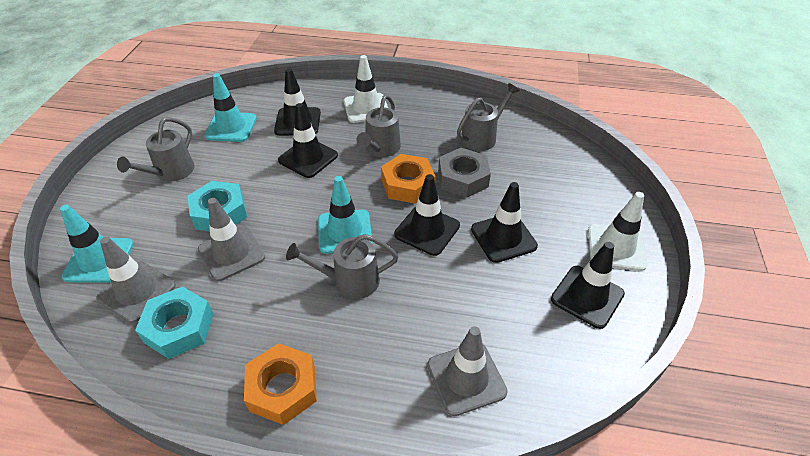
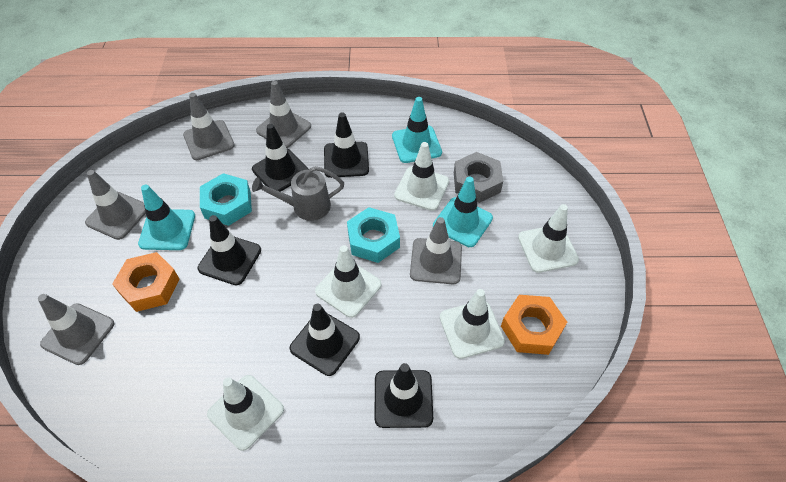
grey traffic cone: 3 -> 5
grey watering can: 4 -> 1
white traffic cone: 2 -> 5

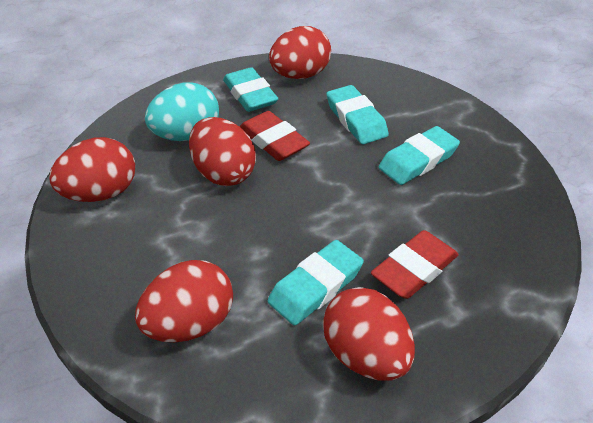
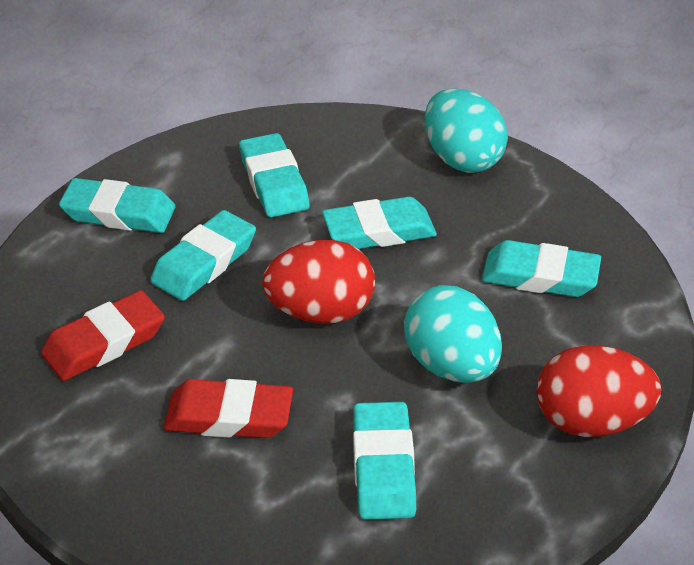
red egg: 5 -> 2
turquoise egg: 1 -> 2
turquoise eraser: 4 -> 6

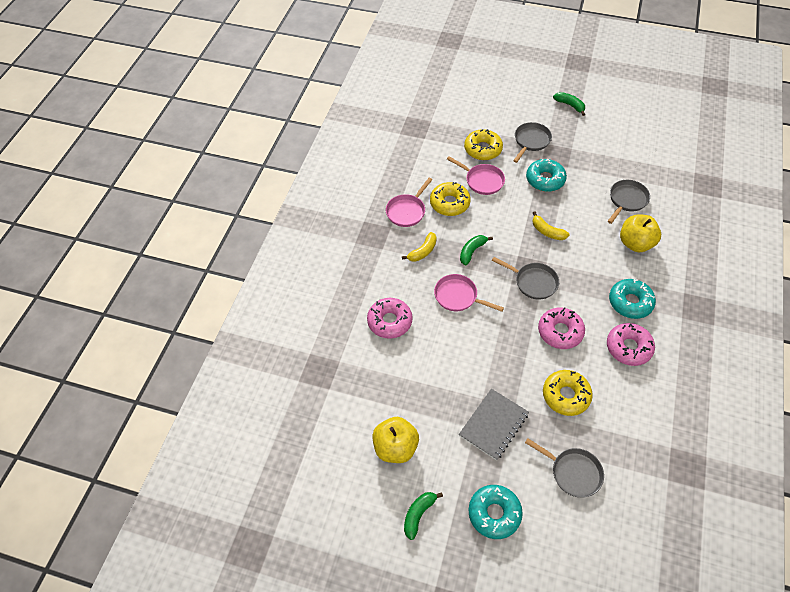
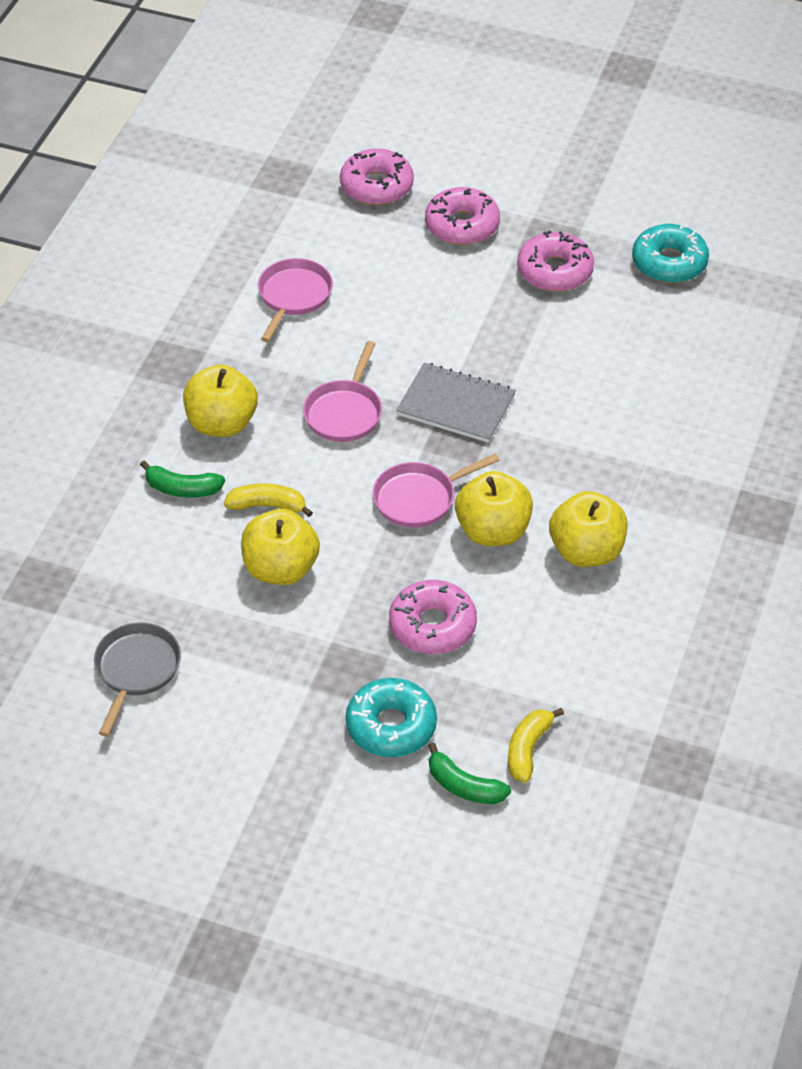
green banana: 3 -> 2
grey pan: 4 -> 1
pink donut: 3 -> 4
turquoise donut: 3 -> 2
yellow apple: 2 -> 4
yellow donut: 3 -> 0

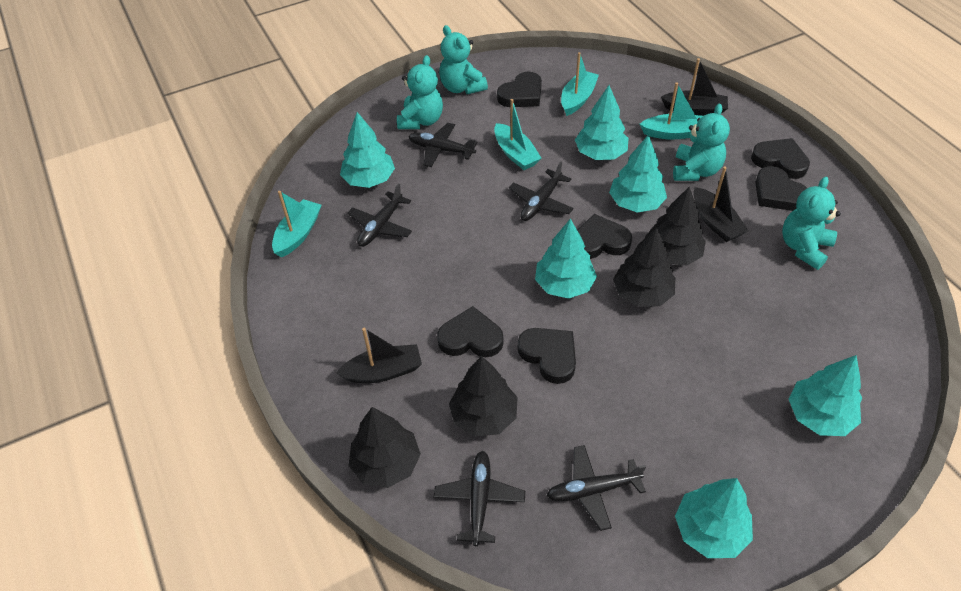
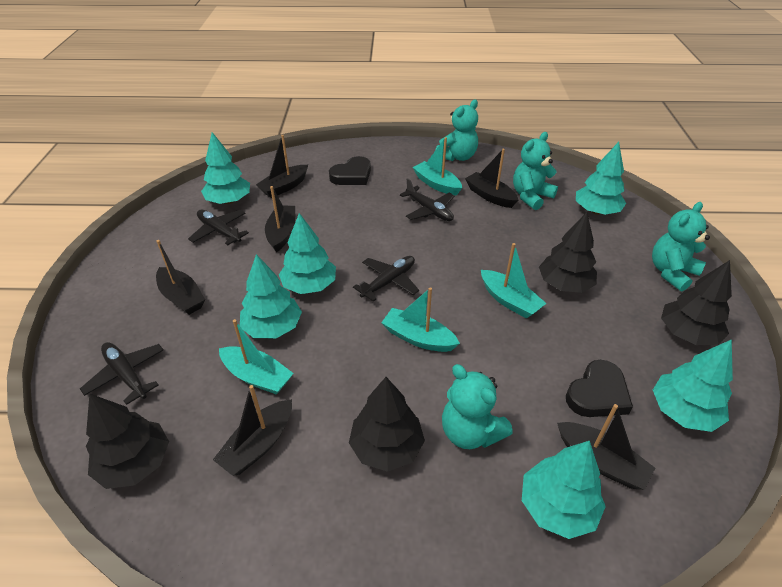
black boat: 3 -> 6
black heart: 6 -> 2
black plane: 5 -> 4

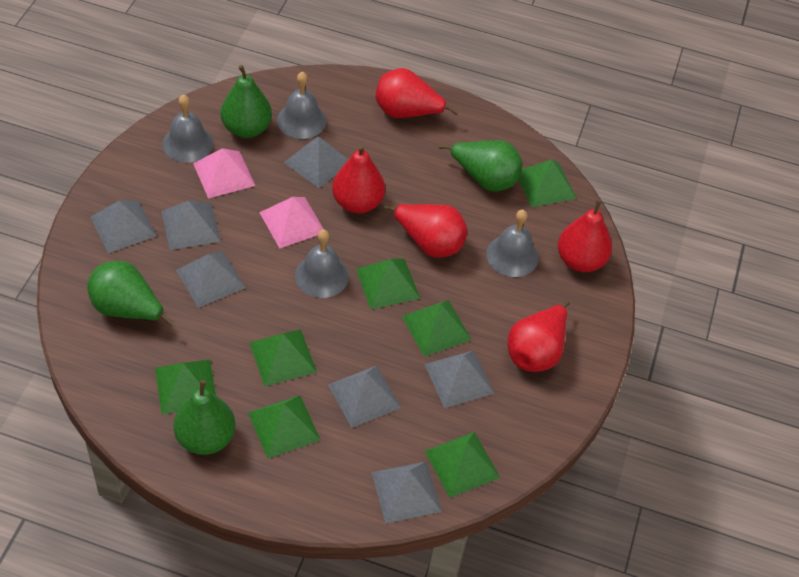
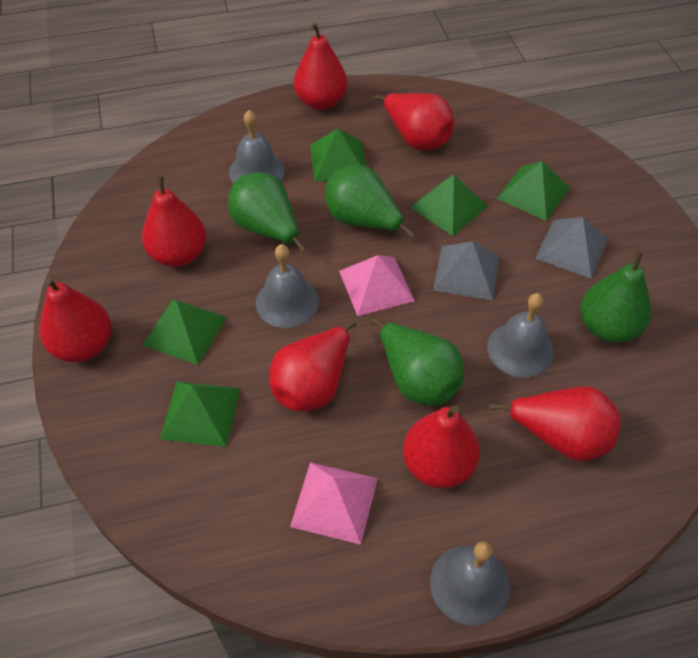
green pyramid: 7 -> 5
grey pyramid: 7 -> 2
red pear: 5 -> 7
* * *
Please print the lines above word for word, starting at the one with "white traffic cone: 2 -> 5" and ending at the one with "green pyramid: 7 -> 5", both included, and without any picture.

white traffic cone: 2 -> 5

red egg: 5 -> 2
turquoise egg: 1 -> 2
turquoise eraser: 4 -> 6

green banana: 3 -> 2
grey pan: 4 -> 1
pink donut: 3 -> 4
turquoise donut: 3 -> 2
yellow apple: 2 -> 4
yellow donut: 3 -> 0

black boat: 3 -> 6
black heart: 6 -> 2
black plane: 5 -> 4

green pyramid: 7 -> 5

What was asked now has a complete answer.